> **Exercise brief**:
Would you transcribe the listing exactly as it stands, minus any images?
Source material Start Marker
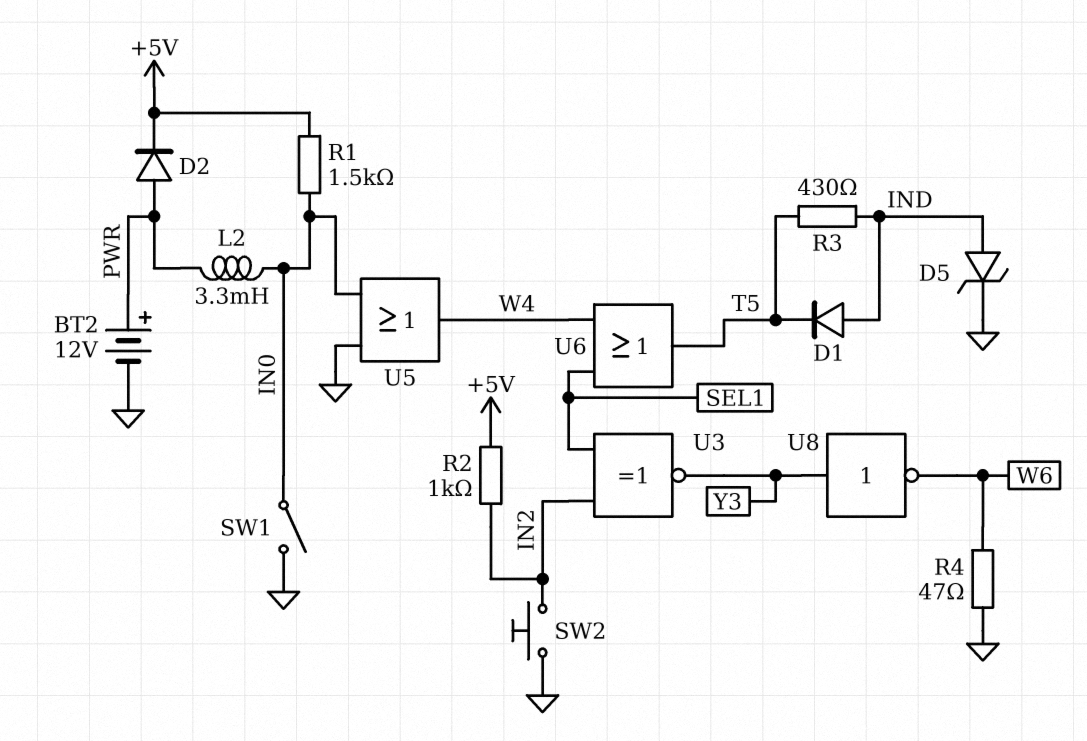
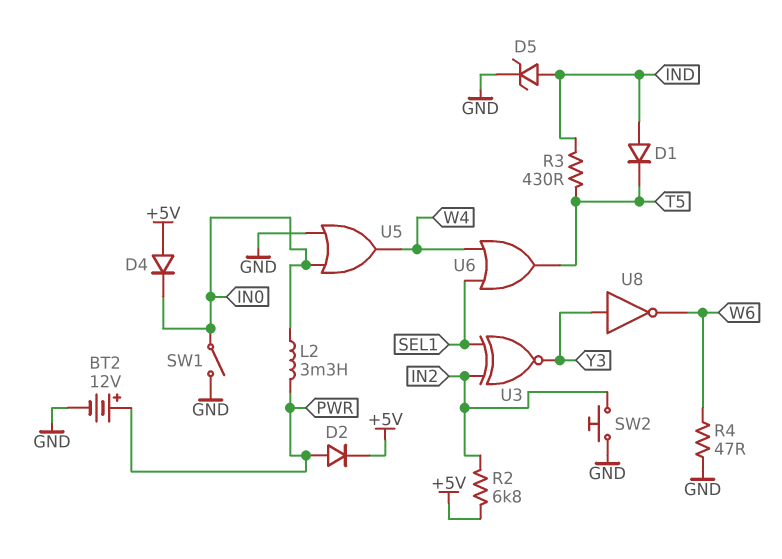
D4: none -> diode (A +5V, K IN0)
R1: 1.5k (+5V, IN0) -> none
R2: 1k (+5V, IN2) -> 6.8k (+5V, IN2)

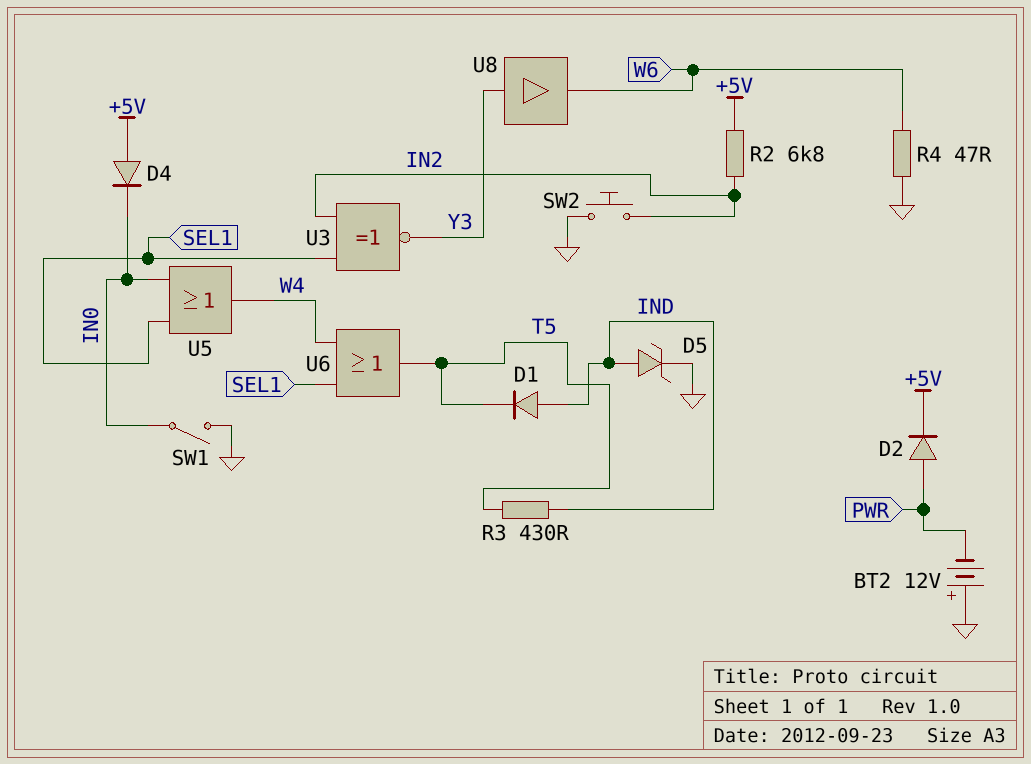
BT2: 12V (plus PWR, minus GND) -> 12V (plus GND, minus PWR)
L2: 3.3mH (IN0, PWR) -> none
U5: OR (in GND, in IN0, out W4) -> OR (in IN0, in SEL1, out W4)
U8: NOT (in Y3, out W6) -> buffer (in Y3, out W6)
Source material End Marker
> **Answer section**:
D4: none -> diode (A +5V, K IN0)
R1: 1.5k (+5V, IN0) -> none
R2: 1k (+5V, IN2) -> 6.8k (+5V, IN2)

BT2: 12V (plus PWR, minus GND) -> 12V (plus GND, minus PWR)
L2: 3.3mH (IN0, PWR) -> none
U5: OR (in GND, in IN0, out W4) -> OR (in IN0, in SEL1, out W4)
U8: NOT (in Y3, out W6) -> buffer (in Y3, out W6)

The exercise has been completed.